• _WHAT TO DO_: Reproduce all of the entries below exactly, without a single change.

[Scene change data]
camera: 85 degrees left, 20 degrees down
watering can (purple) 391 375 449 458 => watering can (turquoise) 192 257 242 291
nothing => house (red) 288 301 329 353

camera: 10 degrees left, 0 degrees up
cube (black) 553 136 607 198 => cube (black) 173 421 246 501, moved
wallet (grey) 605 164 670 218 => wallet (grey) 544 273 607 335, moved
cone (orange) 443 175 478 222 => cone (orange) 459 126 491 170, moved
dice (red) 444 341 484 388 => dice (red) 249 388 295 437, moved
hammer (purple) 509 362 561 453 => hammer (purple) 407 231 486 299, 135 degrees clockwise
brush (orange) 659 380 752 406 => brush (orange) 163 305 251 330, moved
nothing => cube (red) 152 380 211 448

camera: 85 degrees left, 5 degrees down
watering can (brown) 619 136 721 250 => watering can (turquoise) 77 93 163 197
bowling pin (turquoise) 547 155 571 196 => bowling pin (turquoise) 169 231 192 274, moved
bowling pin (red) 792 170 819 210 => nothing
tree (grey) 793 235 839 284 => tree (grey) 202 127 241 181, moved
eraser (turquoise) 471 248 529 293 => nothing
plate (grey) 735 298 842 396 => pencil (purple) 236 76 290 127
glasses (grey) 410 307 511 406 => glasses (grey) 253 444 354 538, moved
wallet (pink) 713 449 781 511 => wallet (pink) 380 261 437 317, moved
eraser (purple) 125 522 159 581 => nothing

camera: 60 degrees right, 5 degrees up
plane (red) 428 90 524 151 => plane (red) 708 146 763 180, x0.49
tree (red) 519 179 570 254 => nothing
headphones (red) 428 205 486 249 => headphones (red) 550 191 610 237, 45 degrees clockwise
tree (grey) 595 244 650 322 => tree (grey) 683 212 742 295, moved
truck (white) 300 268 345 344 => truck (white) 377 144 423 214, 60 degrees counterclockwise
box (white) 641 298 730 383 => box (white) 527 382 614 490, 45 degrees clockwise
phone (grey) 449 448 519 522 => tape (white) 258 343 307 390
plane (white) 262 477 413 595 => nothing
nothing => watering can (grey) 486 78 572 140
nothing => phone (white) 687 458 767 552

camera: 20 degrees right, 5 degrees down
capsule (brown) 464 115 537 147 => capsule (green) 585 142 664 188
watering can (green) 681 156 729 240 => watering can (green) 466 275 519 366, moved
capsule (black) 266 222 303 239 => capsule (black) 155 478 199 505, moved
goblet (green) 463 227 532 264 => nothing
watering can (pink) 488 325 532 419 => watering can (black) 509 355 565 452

• _RESULT FOR THIS TASK_:
camera: 85 degrees left, 20 degrees down
watering can (purple) 391 375 449 458 => watering can (turquoise) 192 257 242 291
nothing => house (red) 288 301 329 353

camera: 10 degrees left, 0 degrees up
cube (black) 553 136 607 198 => cube (black) 173 421 246 501, moved
wallet (grey) 605 164 670 218 => wallet (grey) 544 273 607 335, moved
cone (orange) 443 175 478 222 => cone (orange) 459 126 491 170, moved
dice (red) 444 341 484 388 => dice (red) 249 388 295 437, moved
hammer (purple) 509 362 561 453 => hammer (purple) 407 231 486 299, 135 degrees clockwise
brush (orange) 659 380 752 406 => brush (orange) 163 305 251 330, moved
nothing => cube (red) 152 380 211 448

camera: 85 degrees left, 5 degrees down
watering can (brown) 619 136 721 250 => watering can (turquoise) 77 93 163 197
bowling pin (turquoise) 547 155 571 196 => bowling pin (turquoise) 169 231 192 274, moved
bowling pin (red) 792 170 819 210 => nothing
tree (grey) 793 235 839 284 => tree (grey) 202 127 241 181, moved
eraser (turquoise) 471 248 529 293 => nothing
plate (grey) 735 298 842 396 => pencil (purple) 236 76 290 127
glasses (grey) 410 307 511 406 => glasses (grey) 253 444 354 538, moved
wallet (pink) 713 449 781 511 => wallet (pink) 380 261 437 317, moved
eraser (purple) 125 522 159 581 => nothing

camera: 60 degrees right, 5 degrees up
plane (red) 428 90 524 151 => plane (red) 708 146 763 180, x0.49
tree (red) 519 179 570 254 => nothing
headphones (red) 428 205 486 249 => headphones (red) 550 191 610 237, 45 degrees clockwise
tree (grey) 595 244 650 322 => tree (grey) 683 212 742 295, moved
truck (white) 300 268 345 344 => truck (white) 377 144 423 214, 60 degrees counterclockwise
box (white) 641 298 730 383 => box (white) 527 382 614 490, 45 degrees clockwise
phone (grey) 449 448 519 522 => tape (white) 258 343 307 390
plane (white) 262 477 413 595 => nothing
nothing => watering can (grey) 486 78 572 140
nothing => phone (white) 687 458 767 552

camera: 20 degrees right, 5 degrees down
capsule (brown) 464 115 537 147 => capsule (green) 585 142 664 188
watering can (green) 681 156 729 240 => watering can (green) 466 275 519 366, moved
capsule (black) 266 222 303 239 => capsule (black) 155 478 199 505, moved
goblet (green) 463 227 532 264 => nothing
watering can (pink) 488 325 532 419 => watering can (black) 509 355 565 452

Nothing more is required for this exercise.